* Exercise
Gather every line of the listing below that contains the string "kern" and copy each one out in full.

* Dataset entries
+ + +
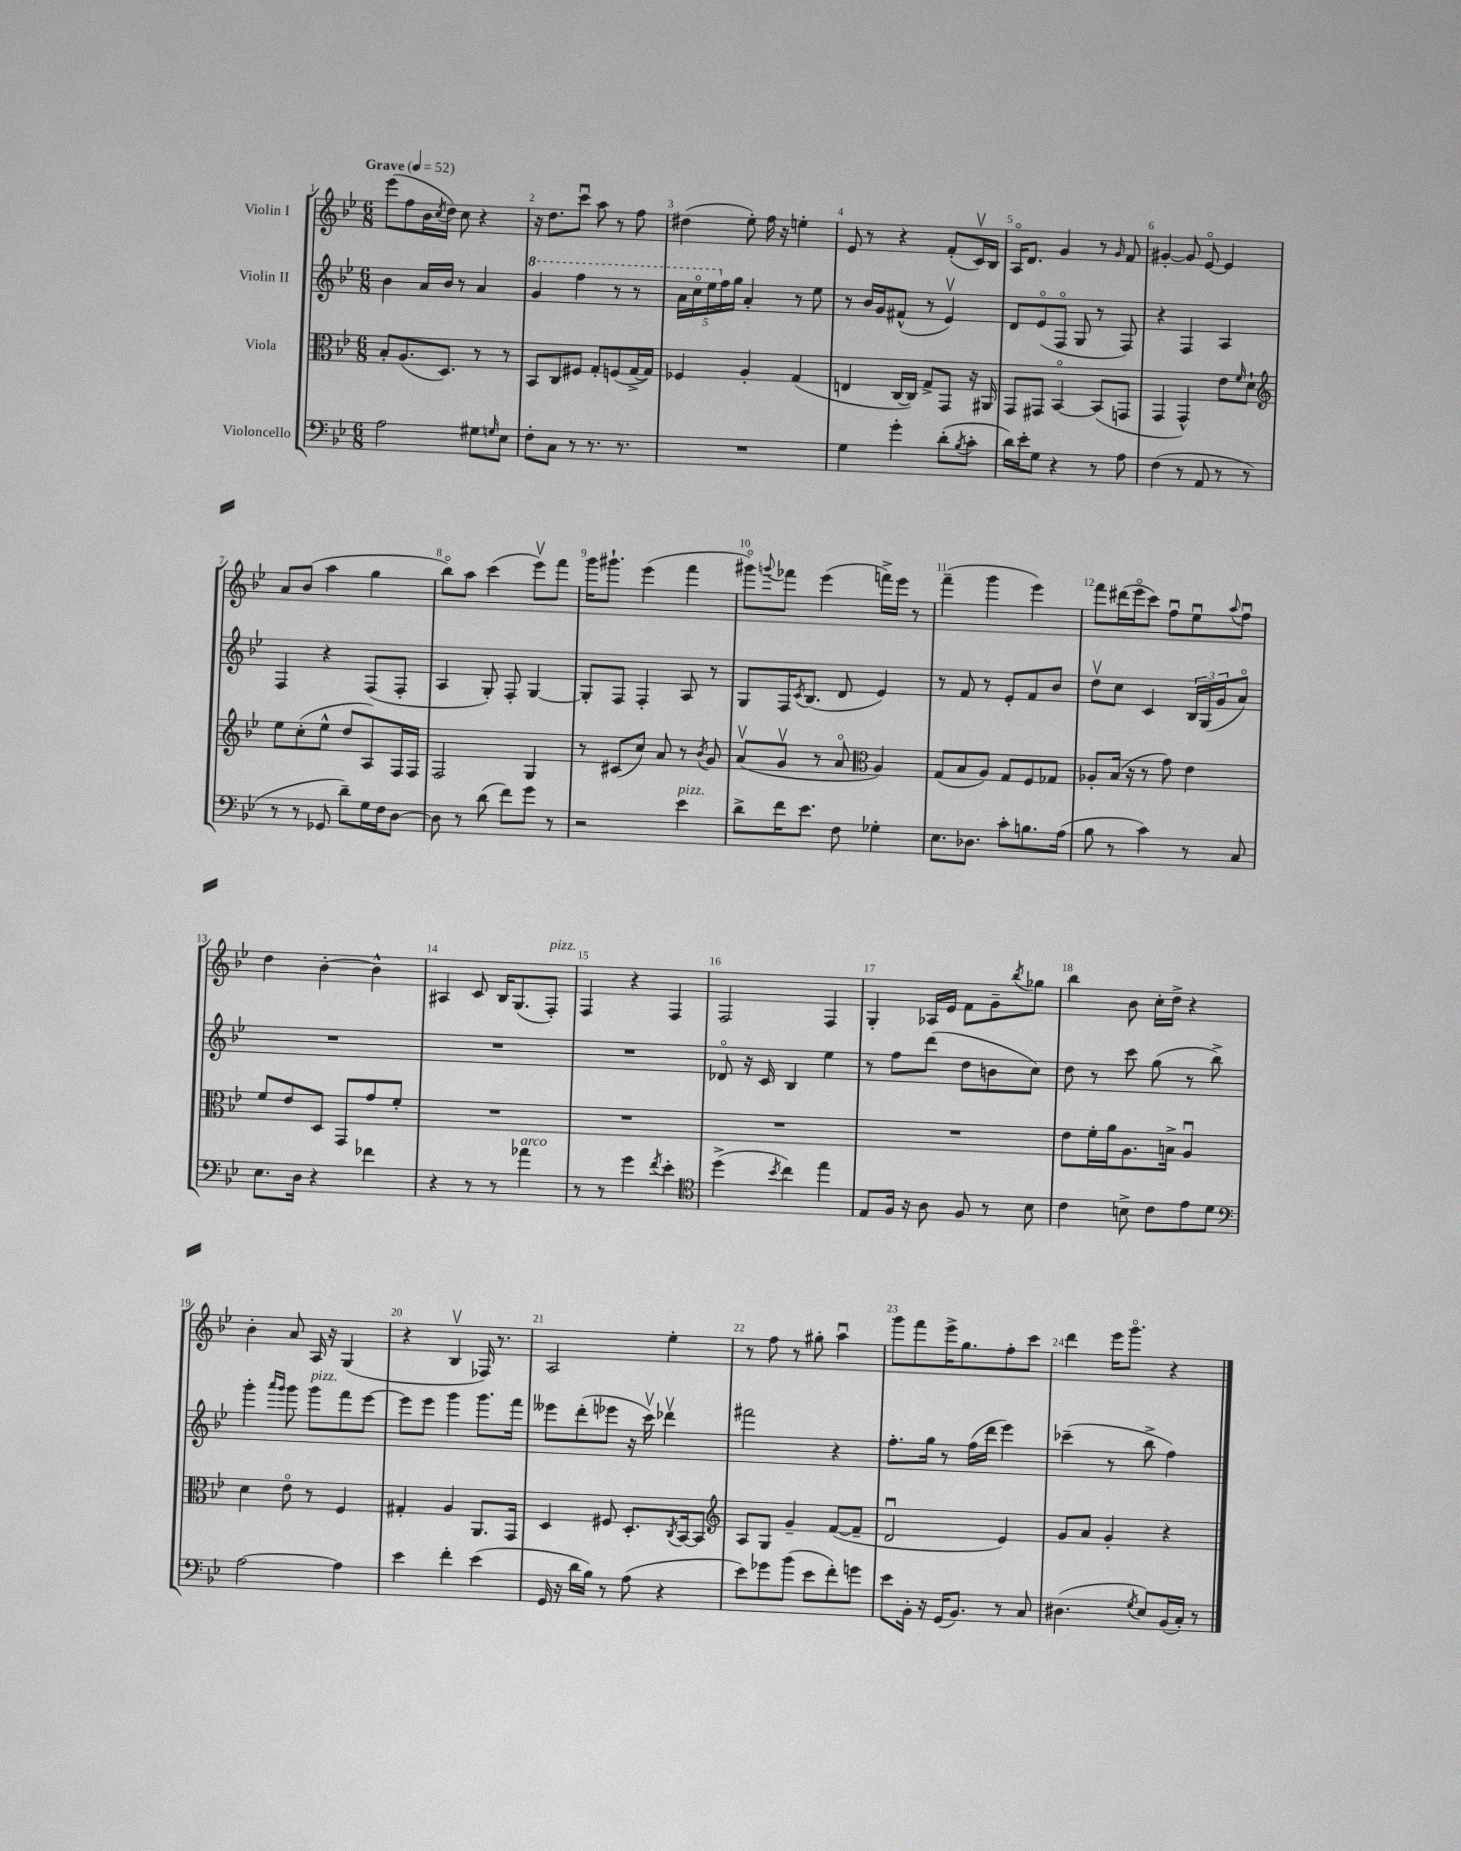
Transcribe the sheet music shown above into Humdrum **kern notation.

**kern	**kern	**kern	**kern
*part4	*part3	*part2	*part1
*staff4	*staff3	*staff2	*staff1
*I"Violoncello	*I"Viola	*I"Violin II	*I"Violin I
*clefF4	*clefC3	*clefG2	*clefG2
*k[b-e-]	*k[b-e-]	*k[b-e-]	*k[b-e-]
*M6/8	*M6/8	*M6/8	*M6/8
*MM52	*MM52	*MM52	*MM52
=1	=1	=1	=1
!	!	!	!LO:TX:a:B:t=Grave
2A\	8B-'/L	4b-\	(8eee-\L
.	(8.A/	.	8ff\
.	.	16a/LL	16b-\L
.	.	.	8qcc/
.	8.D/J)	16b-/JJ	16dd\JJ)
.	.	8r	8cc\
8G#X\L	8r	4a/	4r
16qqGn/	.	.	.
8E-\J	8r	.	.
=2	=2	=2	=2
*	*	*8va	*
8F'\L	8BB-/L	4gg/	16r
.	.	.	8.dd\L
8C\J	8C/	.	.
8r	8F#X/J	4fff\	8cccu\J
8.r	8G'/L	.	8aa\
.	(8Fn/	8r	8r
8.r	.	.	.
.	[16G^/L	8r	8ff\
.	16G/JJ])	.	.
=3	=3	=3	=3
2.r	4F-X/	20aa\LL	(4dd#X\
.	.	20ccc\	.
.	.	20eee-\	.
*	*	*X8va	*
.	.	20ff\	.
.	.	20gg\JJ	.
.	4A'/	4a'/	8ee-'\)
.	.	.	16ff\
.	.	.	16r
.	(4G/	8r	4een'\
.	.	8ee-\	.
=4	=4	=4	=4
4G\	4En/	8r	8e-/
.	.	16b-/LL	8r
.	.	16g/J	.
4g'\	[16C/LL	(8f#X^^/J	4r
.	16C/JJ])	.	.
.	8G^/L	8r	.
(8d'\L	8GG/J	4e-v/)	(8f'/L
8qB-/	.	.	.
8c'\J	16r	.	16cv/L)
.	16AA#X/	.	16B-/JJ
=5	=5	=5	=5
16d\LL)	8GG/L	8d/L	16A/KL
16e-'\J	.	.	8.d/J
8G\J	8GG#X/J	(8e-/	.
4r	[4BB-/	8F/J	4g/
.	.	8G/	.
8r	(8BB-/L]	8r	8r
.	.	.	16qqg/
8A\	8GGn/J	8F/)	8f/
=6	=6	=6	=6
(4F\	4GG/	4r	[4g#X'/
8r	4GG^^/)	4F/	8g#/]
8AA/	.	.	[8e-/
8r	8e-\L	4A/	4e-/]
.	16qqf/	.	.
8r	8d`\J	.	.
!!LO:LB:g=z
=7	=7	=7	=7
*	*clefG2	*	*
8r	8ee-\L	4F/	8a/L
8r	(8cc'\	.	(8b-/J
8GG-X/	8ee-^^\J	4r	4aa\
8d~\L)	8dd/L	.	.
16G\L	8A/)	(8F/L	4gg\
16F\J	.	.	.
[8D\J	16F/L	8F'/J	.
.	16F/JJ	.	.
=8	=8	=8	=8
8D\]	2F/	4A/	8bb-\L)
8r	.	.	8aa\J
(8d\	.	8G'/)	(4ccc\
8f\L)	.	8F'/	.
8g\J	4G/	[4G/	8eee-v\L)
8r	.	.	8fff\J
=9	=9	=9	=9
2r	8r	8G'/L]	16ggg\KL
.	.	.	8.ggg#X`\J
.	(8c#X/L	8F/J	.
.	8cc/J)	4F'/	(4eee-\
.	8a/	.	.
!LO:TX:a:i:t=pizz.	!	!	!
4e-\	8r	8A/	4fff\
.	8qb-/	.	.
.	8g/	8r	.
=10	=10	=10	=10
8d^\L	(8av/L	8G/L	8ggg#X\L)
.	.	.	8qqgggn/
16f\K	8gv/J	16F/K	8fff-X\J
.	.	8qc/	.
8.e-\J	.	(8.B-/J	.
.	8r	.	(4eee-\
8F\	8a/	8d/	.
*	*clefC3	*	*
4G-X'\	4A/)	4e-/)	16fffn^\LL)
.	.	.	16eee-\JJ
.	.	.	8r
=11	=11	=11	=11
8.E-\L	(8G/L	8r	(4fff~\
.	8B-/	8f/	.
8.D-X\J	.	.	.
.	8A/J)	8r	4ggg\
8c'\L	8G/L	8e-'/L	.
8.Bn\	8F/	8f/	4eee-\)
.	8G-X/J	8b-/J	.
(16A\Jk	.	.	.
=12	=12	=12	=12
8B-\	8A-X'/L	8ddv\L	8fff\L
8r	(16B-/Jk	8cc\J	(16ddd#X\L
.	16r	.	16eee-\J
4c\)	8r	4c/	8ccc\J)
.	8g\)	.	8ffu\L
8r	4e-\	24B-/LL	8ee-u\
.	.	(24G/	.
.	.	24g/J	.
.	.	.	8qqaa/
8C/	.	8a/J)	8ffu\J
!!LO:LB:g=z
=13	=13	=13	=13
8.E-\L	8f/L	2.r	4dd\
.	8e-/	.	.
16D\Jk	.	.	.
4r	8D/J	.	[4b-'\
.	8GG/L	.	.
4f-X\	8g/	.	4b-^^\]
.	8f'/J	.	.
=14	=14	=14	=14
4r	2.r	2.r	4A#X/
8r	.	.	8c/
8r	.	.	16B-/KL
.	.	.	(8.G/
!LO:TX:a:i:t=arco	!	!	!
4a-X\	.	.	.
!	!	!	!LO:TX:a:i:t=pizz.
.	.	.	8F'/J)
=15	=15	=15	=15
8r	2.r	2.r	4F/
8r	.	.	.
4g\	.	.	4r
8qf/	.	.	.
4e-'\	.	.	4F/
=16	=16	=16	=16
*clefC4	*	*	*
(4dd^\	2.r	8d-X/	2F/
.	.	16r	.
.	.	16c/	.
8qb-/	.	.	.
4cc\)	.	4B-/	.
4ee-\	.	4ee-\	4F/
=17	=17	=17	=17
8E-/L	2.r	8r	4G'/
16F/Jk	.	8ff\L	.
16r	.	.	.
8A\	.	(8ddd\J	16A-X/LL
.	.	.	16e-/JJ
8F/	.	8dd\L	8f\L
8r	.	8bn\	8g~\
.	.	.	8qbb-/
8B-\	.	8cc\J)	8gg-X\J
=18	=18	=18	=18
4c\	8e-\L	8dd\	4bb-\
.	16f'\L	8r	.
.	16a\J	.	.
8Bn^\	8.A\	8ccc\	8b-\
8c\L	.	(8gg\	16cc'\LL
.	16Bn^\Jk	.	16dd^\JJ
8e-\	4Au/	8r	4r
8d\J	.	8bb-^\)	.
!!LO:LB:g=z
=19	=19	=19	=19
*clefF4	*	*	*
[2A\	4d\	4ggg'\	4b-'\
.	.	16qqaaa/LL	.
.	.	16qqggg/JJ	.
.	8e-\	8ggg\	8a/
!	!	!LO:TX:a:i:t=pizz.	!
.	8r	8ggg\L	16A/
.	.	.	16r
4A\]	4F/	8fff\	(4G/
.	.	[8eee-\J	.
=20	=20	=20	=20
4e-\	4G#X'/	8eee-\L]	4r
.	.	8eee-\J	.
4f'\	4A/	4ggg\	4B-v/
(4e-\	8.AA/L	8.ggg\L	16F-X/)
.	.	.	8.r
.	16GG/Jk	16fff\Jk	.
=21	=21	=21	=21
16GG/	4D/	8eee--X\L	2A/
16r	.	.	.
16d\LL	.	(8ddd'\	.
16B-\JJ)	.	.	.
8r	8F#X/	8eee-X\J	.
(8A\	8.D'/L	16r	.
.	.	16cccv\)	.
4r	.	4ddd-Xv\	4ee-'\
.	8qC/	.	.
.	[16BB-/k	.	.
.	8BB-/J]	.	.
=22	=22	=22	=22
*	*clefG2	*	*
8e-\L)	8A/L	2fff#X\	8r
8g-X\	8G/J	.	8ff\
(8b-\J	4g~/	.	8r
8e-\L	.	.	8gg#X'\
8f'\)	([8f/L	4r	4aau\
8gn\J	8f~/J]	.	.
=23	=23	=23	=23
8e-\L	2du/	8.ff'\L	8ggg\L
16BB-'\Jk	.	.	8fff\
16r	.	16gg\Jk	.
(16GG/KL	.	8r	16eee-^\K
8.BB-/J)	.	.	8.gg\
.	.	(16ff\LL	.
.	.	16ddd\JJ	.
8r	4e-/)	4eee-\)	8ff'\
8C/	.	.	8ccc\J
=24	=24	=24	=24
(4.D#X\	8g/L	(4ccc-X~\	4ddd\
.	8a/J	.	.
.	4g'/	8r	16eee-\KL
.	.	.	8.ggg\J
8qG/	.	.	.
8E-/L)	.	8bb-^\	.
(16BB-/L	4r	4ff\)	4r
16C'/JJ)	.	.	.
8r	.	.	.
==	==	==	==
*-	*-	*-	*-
+ + +
* Exercise solution
Transcribe the sheet music shown above into Humdrum **kern notation.
**kern	**kern	**kern	**kern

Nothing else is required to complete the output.